> THE TASK
Could you set down the lines from the first line of the entries below through the line with "brown triangle: (221, 284)", exactly and with no pictures?
(SOURCE INFORMATION)
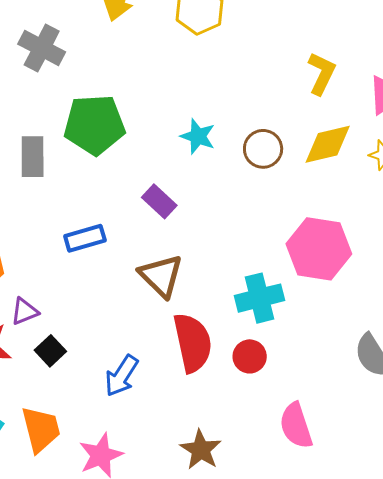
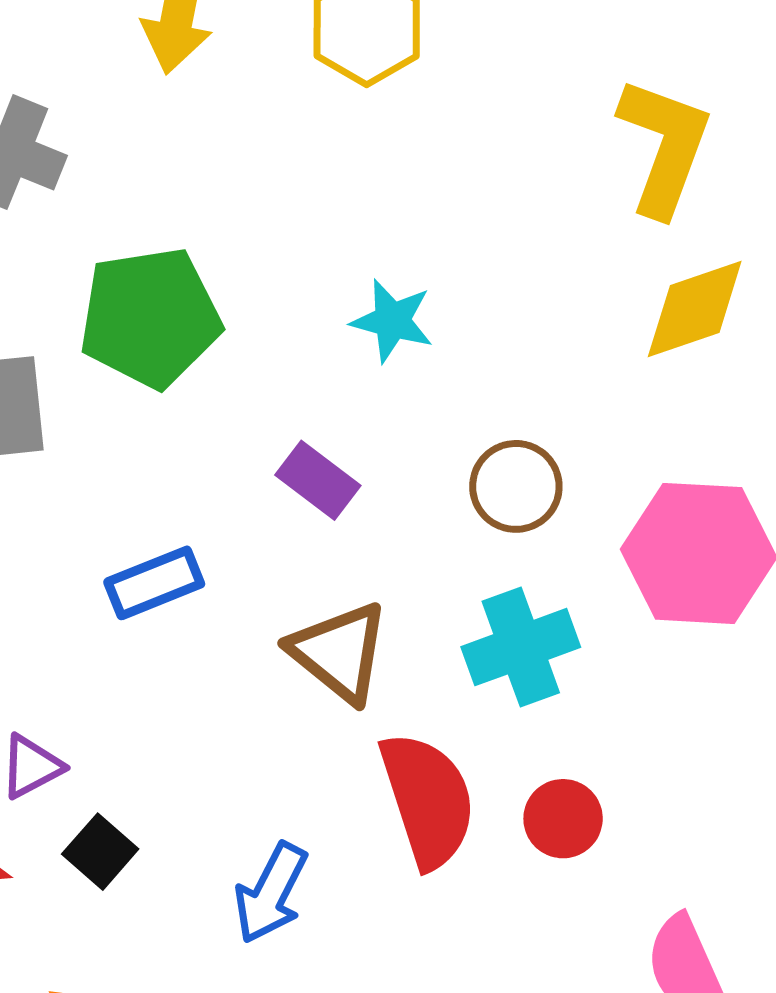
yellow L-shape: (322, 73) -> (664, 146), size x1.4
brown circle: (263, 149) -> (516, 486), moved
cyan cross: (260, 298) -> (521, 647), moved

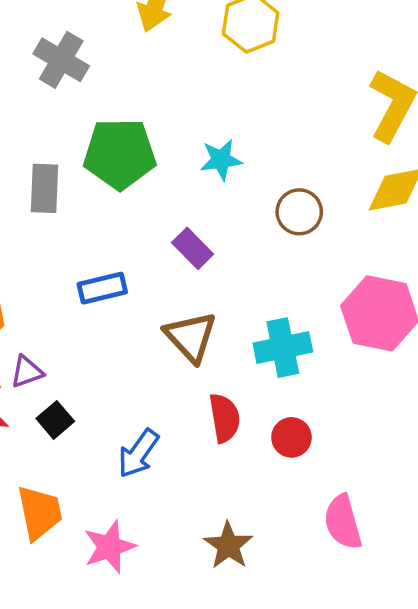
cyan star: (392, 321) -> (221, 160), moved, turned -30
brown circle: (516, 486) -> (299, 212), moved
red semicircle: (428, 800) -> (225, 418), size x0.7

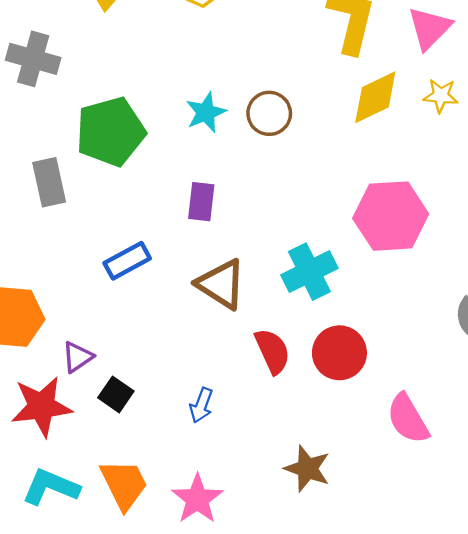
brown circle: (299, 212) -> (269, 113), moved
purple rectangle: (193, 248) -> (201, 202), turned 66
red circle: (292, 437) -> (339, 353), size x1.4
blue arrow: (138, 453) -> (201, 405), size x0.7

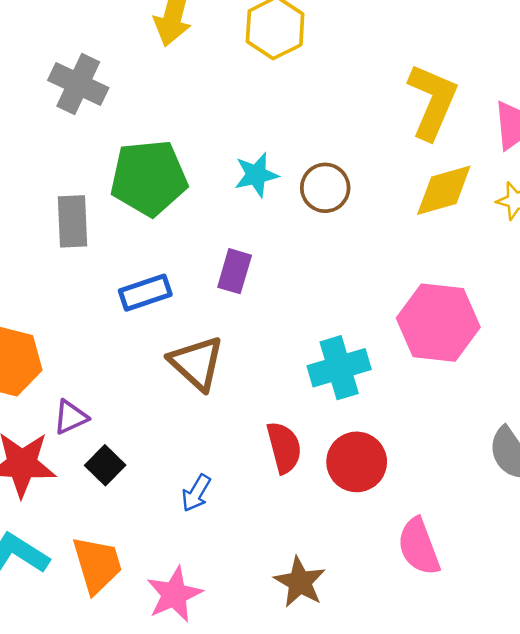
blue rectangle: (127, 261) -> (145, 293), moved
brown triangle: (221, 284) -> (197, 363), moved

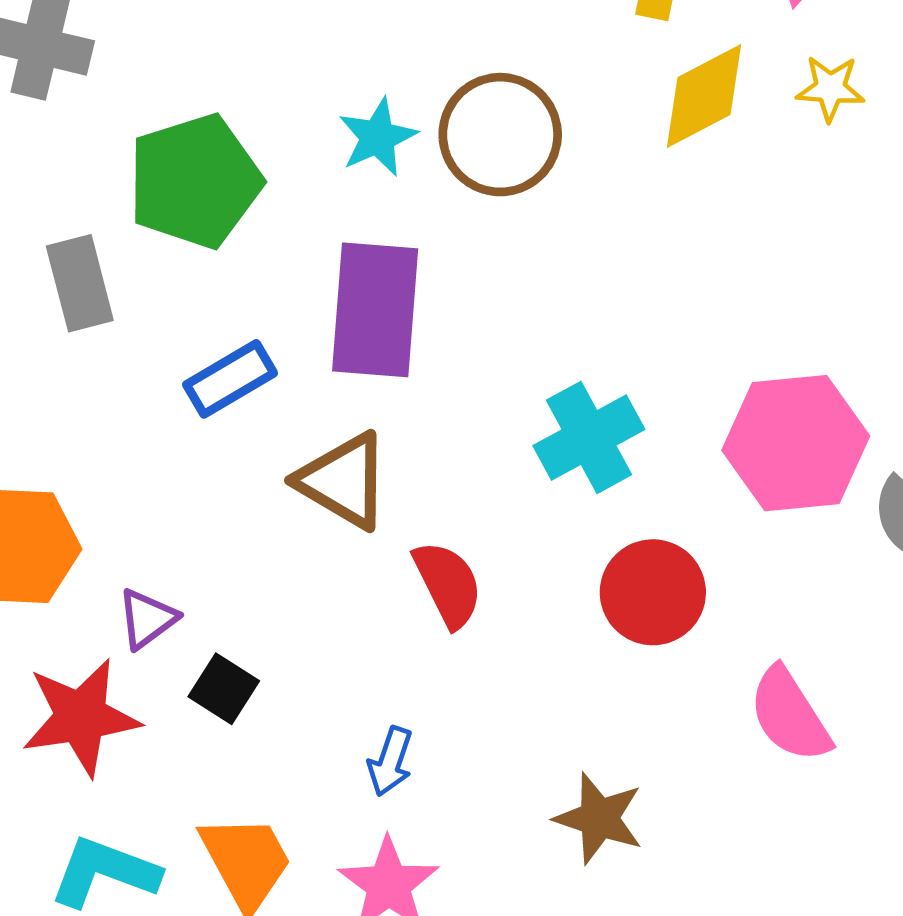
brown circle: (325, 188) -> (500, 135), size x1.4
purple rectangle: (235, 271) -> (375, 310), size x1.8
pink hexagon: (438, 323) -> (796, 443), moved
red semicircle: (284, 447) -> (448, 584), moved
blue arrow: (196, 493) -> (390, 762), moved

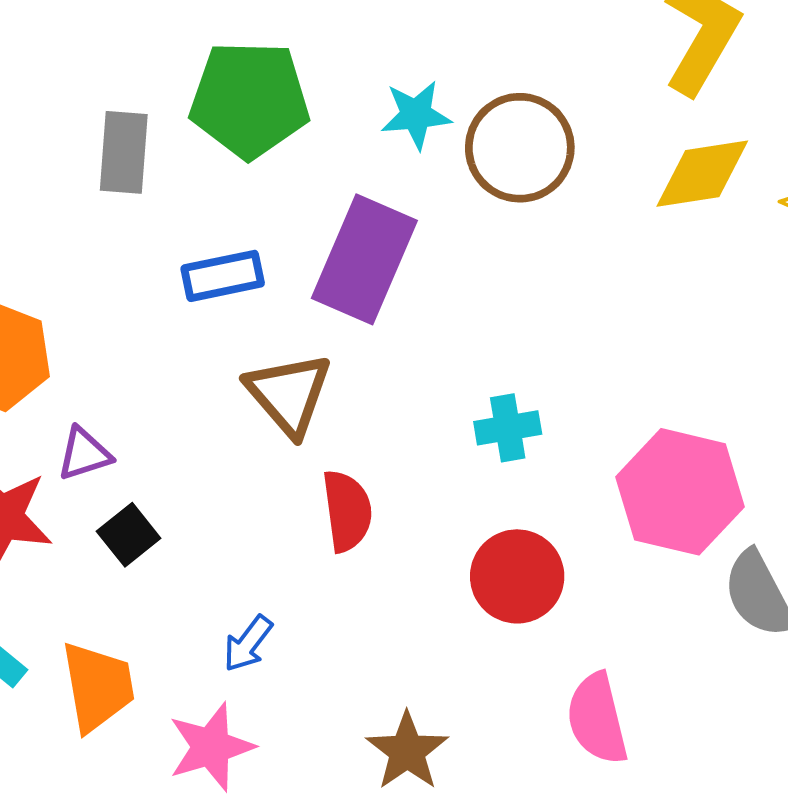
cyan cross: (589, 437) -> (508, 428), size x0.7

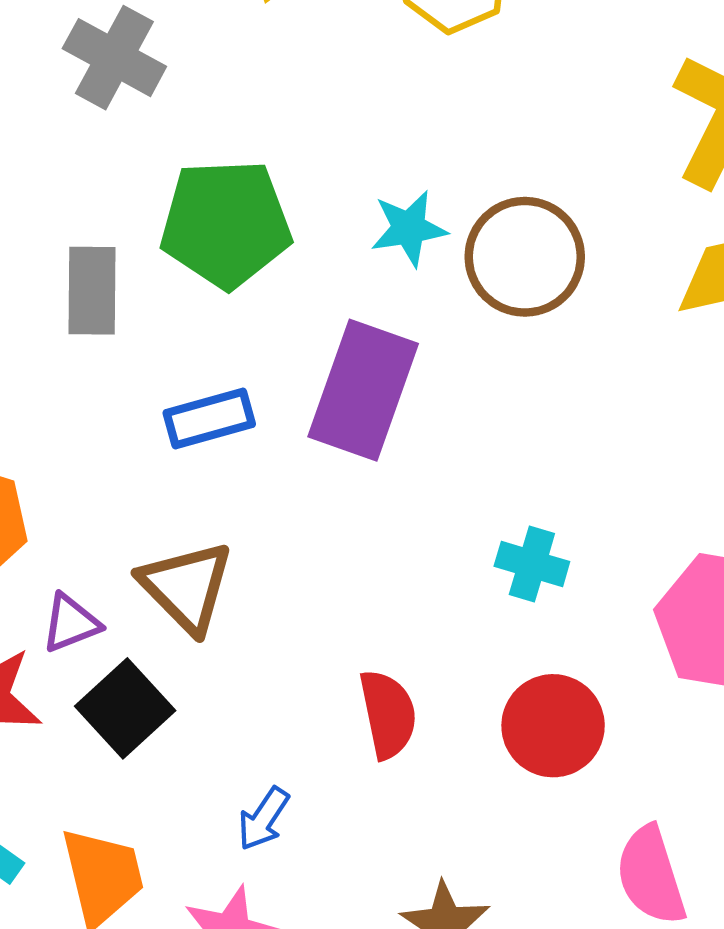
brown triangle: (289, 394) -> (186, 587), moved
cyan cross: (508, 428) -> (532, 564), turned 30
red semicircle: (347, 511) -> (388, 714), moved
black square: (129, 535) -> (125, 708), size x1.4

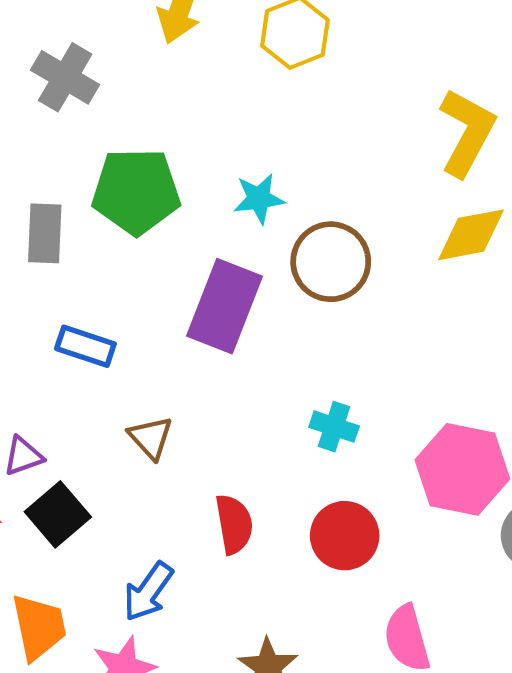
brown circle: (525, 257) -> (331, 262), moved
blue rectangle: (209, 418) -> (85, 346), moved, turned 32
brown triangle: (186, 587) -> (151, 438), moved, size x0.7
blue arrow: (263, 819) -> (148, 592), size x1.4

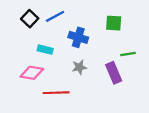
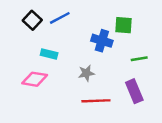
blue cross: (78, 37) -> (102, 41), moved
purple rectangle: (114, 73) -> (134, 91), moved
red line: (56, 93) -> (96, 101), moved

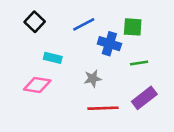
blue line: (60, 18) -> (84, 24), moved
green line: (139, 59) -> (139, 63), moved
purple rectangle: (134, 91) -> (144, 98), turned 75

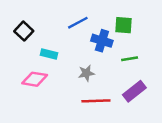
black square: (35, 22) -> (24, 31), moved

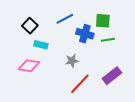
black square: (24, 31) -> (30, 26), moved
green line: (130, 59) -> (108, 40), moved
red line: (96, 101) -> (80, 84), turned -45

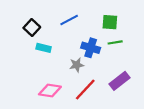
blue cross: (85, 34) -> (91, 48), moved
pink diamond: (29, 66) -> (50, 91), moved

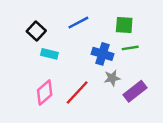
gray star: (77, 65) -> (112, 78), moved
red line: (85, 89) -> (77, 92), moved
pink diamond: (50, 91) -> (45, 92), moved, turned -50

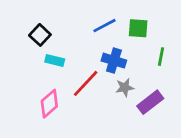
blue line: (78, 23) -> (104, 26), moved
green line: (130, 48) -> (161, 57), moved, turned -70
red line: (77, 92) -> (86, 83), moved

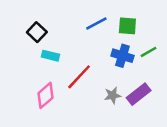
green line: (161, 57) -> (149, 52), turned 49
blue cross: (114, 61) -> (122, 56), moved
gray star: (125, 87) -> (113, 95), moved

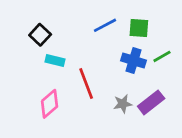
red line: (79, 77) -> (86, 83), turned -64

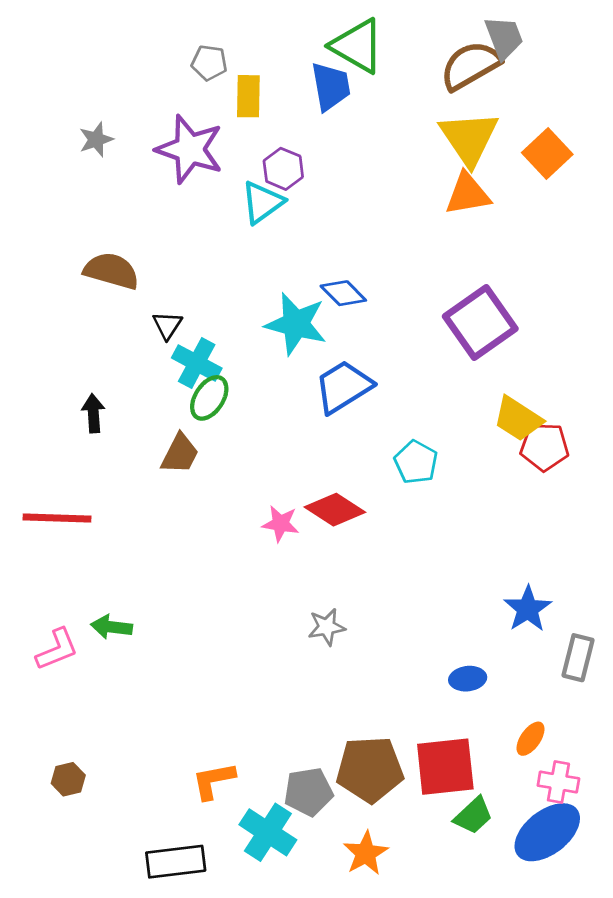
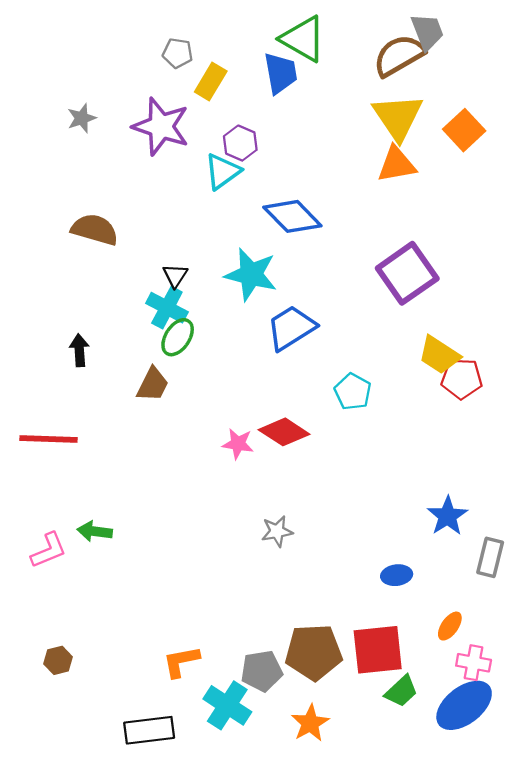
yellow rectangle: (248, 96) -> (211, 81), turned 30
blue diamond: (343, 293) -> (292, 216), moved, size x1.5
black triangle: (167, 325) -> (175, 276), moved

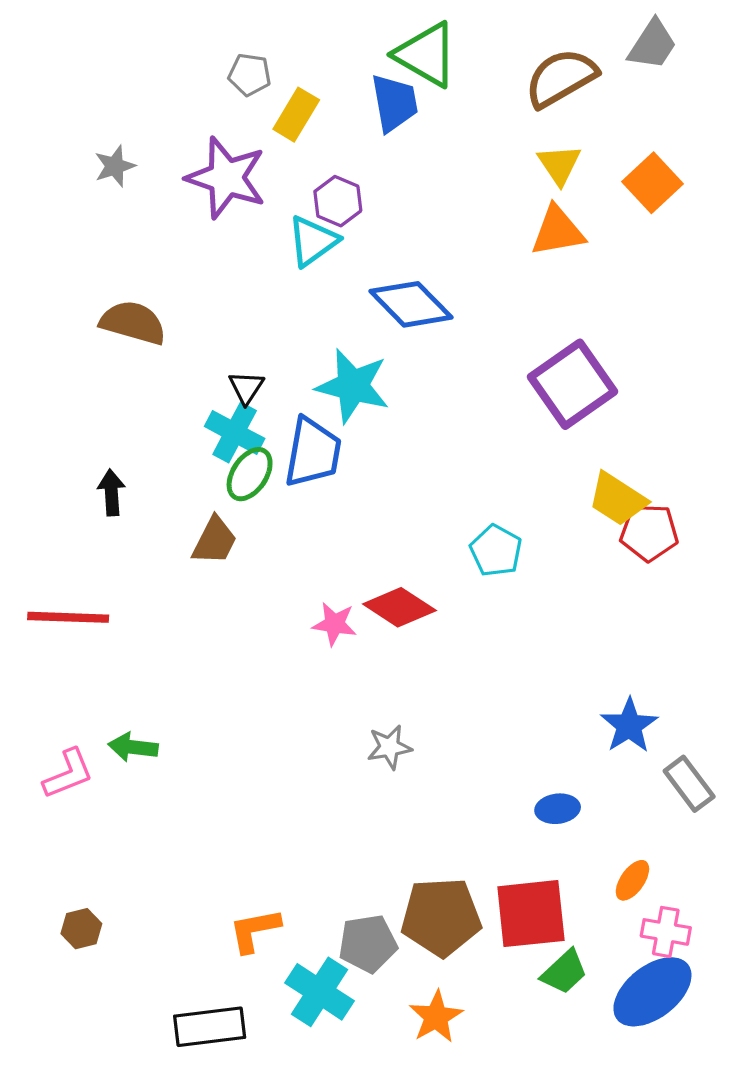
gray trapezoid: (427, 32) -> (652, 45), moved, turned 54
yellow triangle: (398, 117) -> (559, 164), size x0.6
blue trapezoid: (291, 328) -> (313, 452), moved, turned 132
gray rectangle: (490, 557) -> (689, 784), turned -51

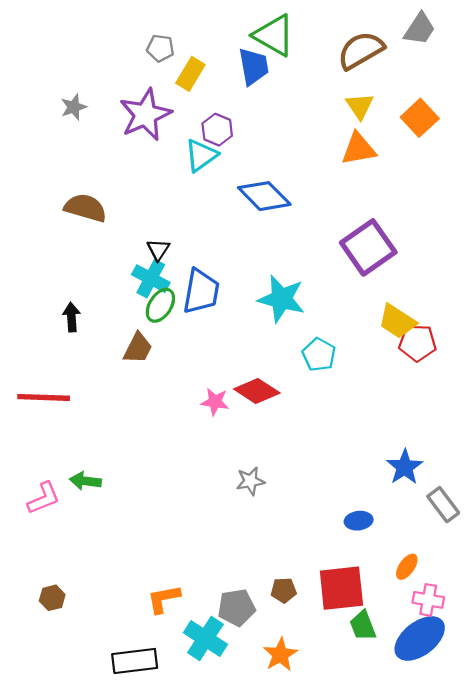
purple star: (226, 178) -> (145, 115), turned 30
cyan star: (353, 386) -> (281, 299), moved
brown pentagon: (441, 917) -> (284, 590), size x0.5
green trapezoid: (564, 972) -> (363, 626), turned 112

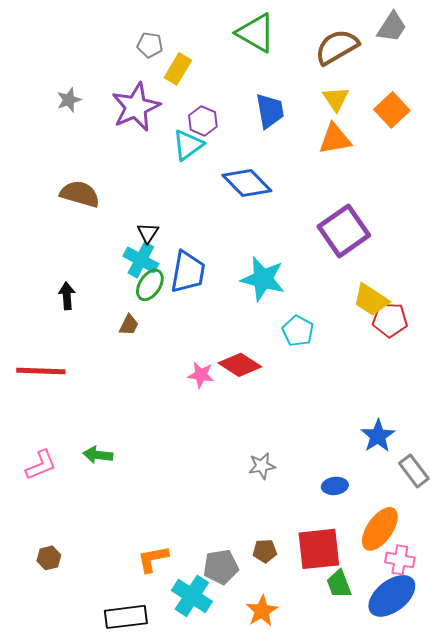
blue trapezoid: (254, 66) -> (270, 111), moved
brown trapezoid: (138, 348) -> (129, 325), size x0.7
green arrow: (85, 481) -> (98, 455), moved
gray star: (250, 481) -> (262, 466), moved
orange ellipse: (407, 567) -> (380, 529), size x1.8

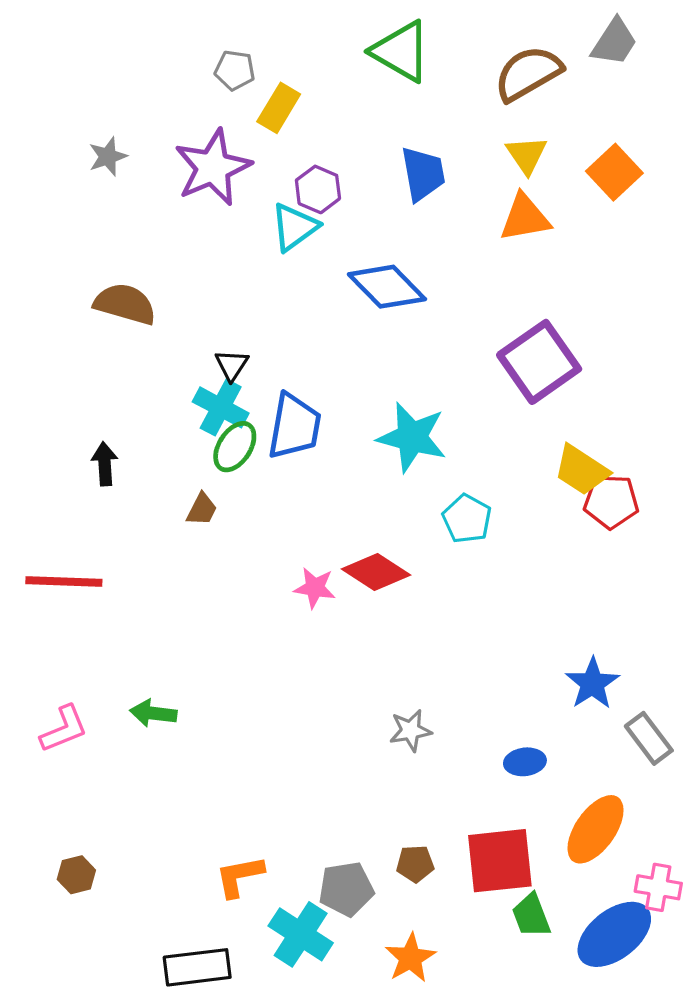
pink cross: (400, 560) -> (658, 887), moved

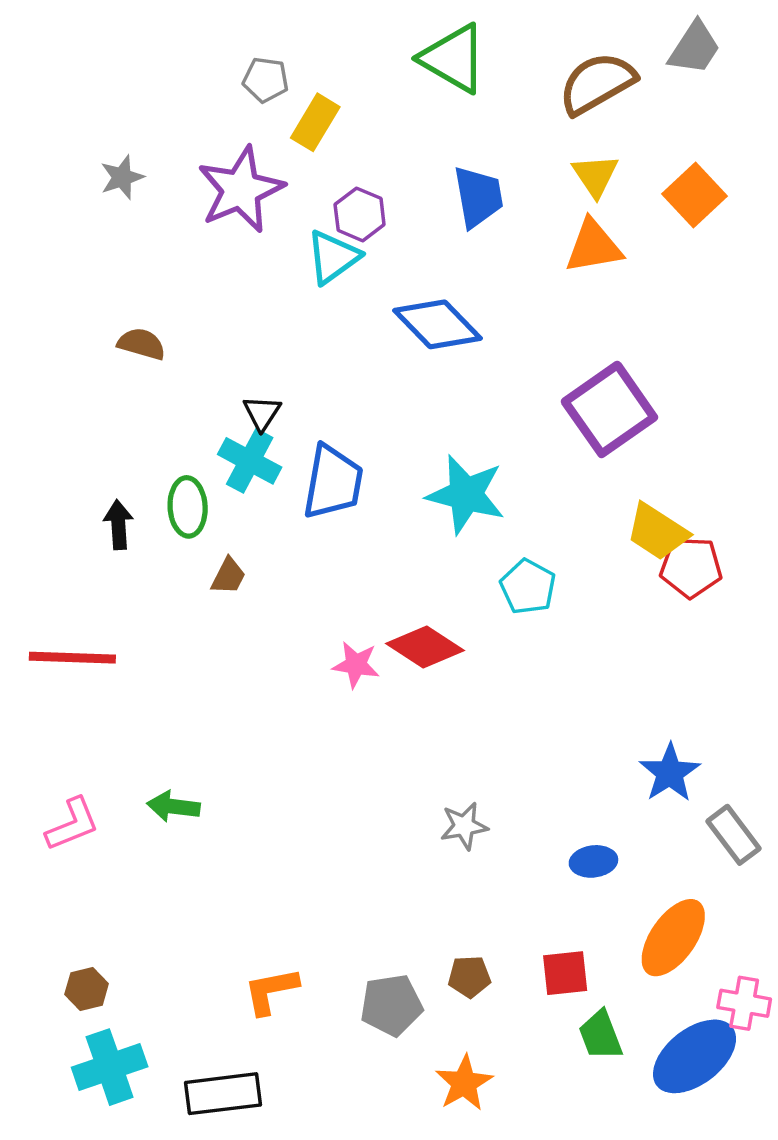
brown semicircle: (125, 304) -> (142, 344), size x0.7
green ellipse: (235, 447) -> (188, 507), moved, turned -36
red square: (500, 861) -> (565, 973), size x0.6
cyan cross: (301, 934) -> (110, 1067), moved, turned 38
(End SOURCE INFORMATION)
> TASK ANSWER
yellow L-shape: (322, 73) -> (664, 146), size x1.4
brown circle: (263, 149) -> (516, 486), moved
cyan cross: (260, 298) -> (521, 647), moved

cyan star: (392, 321) -> (221, 160), moved, turned -30
brown circle: (516, 486) -> (299, 212), moved
red semicircle: (428, 800) -> (225, 418), size x0.7

brown circle: (299, 212) -> (269, 113), moved
purple rectangle: (193, 248) -> (201, 202), turned 66
red circle: (292, 437) -> (339, 353), size x1.4
blue arrow: (138, 453) -> (201, 405), size x0.7

blue rectangle: (127, 261) -> (145, 293), moved
brown triangle: (221, 284) -> (197, 363), moved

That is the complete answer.